# THE PROBLEM:
Reproduce all of the records below word for word, with every line left unchanged.
-=-=-
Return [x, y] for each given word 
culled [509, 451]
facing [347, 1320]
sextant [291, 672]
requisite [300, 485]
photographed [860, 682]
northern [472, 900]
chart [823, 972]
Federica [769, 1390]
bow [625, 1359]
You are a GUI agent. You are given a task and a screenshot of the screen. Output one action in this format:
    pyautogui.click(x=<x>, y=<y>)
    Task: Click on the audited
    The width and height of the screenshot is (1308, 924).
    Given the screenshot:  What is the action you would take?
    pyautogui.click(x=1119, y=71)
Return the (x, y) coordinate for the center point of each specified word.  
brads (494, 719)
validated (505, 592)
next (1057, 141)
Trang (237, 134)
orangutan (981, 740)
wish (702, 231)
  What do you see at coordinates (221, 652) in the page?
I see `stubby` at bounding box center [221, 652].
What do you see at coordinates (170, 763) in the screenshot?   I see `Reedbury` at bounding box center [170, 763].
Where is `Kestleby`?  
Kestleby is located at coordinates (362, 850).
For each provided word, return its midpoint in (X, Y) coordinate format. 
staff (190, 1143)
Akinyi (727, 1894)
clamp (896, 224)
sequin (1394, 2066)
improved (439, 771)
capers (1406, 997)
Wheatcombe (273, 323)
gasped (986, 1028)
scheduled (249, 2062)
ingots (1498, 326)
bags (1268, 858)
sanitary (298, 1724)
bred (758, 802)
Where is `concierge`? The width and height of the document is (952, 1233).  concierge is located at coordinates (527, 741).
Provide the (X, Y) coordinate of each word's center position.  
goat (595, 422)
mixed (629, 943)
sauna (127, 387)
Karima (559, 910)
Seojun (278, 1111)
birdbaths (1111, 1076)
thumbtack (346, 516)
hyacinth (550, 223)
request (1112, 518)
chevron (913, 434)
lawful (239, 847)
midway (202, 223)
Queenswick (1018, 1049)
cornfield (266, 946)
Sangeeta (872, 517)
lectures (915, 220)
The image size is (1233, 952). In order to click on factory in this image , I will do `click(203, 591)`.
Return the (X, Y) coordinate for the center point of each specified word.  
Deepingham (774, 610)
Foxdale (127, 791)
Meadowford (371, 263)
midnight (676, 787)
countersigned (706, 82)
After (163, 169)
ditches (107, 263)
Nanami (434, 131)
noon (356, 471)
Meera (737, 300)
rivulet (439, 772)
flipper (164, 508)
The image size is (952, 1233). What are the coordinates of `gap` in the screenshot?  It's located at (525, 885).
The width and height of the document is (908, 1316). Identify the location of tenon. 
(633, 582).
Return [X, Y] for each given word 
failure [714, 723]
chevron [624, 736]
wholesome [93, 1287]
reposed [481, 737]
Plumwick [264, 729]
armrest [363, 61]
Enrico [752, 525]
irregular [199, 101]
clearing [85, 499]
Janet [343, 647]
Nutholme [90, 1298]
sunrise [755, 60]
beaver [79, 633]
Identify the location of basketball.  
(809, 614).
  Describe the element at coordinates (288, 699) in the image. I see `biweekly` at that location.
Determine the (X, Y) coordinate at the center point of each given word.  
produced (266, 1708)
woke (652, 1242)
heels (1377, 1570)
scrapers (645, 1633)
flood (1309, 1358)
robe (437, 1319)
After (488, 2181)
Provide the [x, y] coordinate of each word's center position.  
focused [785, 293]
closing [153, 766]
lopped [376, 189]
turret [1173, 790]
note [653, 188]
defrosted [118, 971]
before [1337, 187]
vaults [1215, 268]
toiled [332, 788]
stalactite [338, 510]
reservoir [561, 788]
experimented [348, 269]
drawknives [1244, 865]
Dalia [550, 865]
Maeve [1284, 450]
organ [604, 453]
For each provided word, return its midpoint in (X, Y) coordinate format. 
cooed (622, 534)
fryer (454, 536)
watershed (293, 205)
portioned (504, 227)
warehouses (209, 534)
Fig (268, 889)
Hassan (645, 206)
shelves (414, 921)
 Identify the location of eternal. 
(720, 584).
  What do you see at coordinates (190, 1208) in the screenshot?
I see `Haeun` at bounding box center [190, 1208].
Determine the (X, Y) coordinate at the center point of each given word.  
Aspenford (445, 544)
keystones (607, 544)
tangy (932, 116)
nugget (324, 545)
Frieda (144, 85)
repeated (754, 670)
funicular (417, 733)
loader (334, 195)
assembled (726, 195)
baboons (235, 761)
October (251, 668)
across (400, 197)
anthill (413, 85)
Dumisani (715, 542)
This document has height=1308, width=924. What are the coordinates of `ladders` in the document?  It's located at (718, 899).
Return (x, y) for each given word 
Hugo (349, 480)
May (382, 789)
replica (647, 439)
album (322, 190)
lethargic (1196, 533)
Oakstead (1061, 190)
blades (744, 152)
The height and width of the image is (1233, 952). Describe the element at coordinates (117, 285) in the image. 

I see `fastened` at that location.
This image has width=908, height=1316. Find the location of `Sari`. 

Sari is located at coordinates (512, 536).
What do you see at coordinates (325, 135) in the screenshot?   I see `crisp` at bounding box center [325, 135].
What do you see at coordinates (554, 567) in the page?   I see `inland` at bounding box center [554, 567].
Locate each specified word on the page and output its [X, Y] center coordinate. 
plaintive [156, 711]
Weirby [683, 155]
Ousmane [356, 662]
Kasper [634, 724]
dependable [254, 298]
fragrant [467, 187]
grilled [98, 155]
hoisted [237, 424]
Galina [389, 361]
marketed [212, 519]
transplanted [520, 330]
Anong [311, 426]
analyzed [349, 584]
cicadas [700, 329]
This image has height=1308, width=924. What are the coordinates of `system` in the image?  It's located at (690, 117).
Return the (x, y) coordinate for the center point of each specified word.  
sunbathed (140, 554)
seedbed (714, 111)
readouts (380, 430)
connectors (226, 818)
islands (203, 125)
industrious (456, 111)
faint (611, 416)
-=-=-
# ANSWER IN FULL:
Return [x, y] for each given word 
culled [509, 451]
facing [347, 1320]
sextant [291, 672]
requisite [300, 485]
photographed [860, 682]
northern [472, 900]
chart [823, 972]
Federica [769, 1390]
bow [625, 1359]
You are a GUI agent. You are given a task and a screenshot of the screen. Output one action in this format:
    pyautogui.click(x=<x>, y=<y>)
    Task: Click on the audited
    The width and height of the screenshot is (1308, 924).
    Given the screenshot:  What is the action you would take?
    pyautogui.click(x=1119, y=71)
Return the (x, y) coordinate for the center point of each specified word.  
brads (494, 719)
validated (505, 592)
next (1057, 141)
Trang (237, 134)
orangutan (981, 740)
wish (702, 231)
  What do you see at coordinates (221, 652) in the page?
I see `stubby` at bounding box center [221, 652].
What do you see at coordinates (170, 763) in the screenshot?   I see `Reedbury` at bounding box center [170, 763].
Where is `Kestleby`?  
Kestleby is located at coordinates (362, 850).
For each provided word, return its midpoint in (X, Y) coordinate format. 
staff (190, 1143)
Akinyi (727, 1894)
clamp (896, 224)
sequin (1394, 2066)
improved (439, 771)
capers (1406, 997)
Wheatcombe (273, 323)
gasped (986, 1028)
scheduled (249, 2062)
ingots (1498, 326)
bags (1268, 858)
sanitary (298, 1724)
bred (758, 802)
Where is `concierge`? The width and height of the document is (952, 1233).  concierge is located at coordinates (527, 741).
Provide the (X, Y) coordinate of each word's center position.  
goat (595, 422)
mixed (629, 943)
sauna (127, 387)
Karima (559, 910)
Seojun (278, 1111)
birdbaths (1111, 1076)
thumbtack (346, 516)
hyacinth (550, 223)
request (1112, 518)
chevron (913, 434)
lawful (239, 847)
midway (202, 223)
Queenswick (1018, 1049)
cornfield (266, 946)
Sangeeta (872, 517)
lectures (915, 220)
The image size is (1233, 952). In order to click on factory in this image , I will do `click(203, 591)`.
Return the (X, Y) coordinate for the center point of each specified word.  
Deepingham (774, 610)
Foxdale (127, 791)
Meadowford (371, 263)
midnight (676, 787)
countersigned (706, 82)
After (163, 169)
ditches (107, 263)
Nanami (434, 131)
noon (356, 471)
Meera (737, 300)
rivulet (439, 772)
flipper (164, 508)
The image size is (952, 1233). What are the coordinates of `gap` in the screenshot?  It's located at (525, 885).
The width and height of the document is (908, 1316). Identify the location of tenon. 
(633, 582).
Return [X, Y] for each given word 
failure [714, 723]
chevron [624, 736]
wholesome [93, 1287]
reposed [481, 737]
Plumwick [264, 729]
armrest [363, 61]
Enrico [752, 525]
irregular [199, 101]
clearing [85, 499]
Janet [343, 647]
Nutholme [90, 1298]
sunrise [755, 60]
beaver [79, 633]
Identify the location of basketball.  
(809, 614).
  Describe the element at coordinates (288, 699) in the image. I see `biweekly` at that location.
Determine the (X, Y) coordinate at the center point of each given word.  
produced (266, 1708)
woke (652, 1242)
heels (1377, 1570)
scrapers (645, 1633)
flood (1309, 1358)
robe (437, 1319)
After (488, 2181)
Provide the [x, y] coordinate of each word's center position.  
focused [785, 293]
closing [153, 766]
lopped [376, 189]
turret [1173, 790]
note [653, 188]
defrosted [118, 971]
before [1337, 187]
vaults [1215, 268]
toiled [332, 788]
stalactite [338, 510]
reservoir [561, 788]
experimented [348, 269]
drawknives [1244, 865]
Dalia [550, 865]
Maeve [1284, 450]
organ [604, 453]
For each provided word, return its midpoint in (X, Y) coordinate format. 
cooed (622, 534)
fryer (454, 536)
watershed (293, 205)
portioned (504, 227)
warehouses (209, 534)
Fig (268, 889)
Hassan (645, 206)
shelves (414, 921)
 Identify the location of eternal. 
(720, 584).
  What do you see at coordinates (190, 1208) in the screenshot?
I see `Haeun` at bounding box center [190, 1208].
Determine the (X, Y) coordinate at the center point of each given word.  
Aspenford (445, 544)
keystones (607, 544)
tangy (932, 116)
nugget (324, 545)
Frieda (144, 85)
repeated (754, 670)
funicular (417, 733)
loader (334, 195)
assembled (726, 195)
baboons (235, 761)
October (251, 668)
across (400, 197)
anthill (413, 85)
Dumisani (715, 542)
This document has height=1308, width=924. What are the coordinates of `ladders` in the document?  It's located at (718, 899).
Return (x, y) for each given word 
Hugo (349, 480)
May (382, 789)
replica (647, 439)
album (322, 190)
lethargic (1196, 533)
Oakstead (1061, 190)
blades (744, 152)
The height and width of the image is (1233, 952). Describe the element at coordinates (117, 285) in the image. 

I see `fastened` at that location.
This image has width=908, height=1316. Find the location of `Sari`. 

Sari is located at coordinates (512, 536).
What do you see at coordinates (325, 135) in the screenshot?   I see `crisp` at bounding box center [325, 135].
What do you see at coordinates (554, 567) in the page?   I see `inland` at bounding box center [554, 567].
Locate each specified word on the page and output its [X, Y] center coordinate. 
plaintive [156, 711]
Weirby [683, 155]
Ousmane [356, 662]
Kasper [634, 724]
dependable [254, 298]
fragrant [467, 187]
grilled [98, 155]
hoisted [237, 424]
Galina [389, 361]
marketed [212, 519]
transplanted [520, 330]
Anong [311, 426]
analyzed [349, 584]
cicadas [700, 329]
This image has height=1308, width=924. What are the coordinates of `system` in the image?  It's located at (690, 117).
Return the (x, y) coordinate for the center point of each specified word.  
sunbathed (140, 554)
seedbed (714, 111)
readouts (380, 430)
connectors (226, 818)
islands (203, 125)
industrious (456, 111)
faint (611, 416)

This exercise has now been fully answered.